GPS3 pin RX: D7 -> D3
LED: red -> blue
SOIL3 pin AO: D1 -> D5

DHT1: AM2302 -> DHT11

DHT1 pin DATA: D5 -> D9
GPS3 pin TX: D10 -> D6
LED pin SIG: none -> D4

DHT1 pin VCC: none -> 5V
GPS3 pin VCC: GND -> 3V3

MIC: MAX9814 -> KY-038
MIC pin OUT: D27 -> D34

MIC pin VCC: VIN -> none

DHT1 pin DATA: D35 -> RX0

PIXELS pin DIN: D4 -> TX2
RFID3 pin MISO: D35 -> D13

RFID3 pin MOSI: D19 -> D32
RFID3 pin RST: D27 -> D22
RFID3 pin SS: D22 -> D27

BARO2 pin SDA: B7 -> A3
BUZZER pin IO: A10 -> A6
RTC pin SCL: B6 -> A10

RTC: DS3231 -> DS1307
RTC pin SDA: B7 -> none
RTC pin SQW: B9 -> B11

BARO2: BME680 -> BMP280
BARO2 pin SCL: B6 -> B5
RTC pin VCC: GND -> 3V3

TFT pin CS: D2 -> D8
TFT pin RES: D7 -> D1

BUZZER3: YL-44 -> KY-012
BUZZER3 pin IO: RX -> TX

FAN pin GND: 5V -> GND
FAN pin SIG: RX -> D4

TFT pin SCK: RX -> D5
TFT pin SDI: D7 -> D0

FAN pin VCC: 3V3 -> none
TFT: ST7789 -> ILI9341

════════

THE PROBLEM
Across the listing above, report every line where "none" occurs.

SOLUTION TO THIS TASK
LED pin SIG: none -> D4
DHT1 pin VCC: none -> 5V
MIC pin VCC: VIN -> none
RTC pin SDA: B7 -> none
FAN pin VCC: 3V3 -> none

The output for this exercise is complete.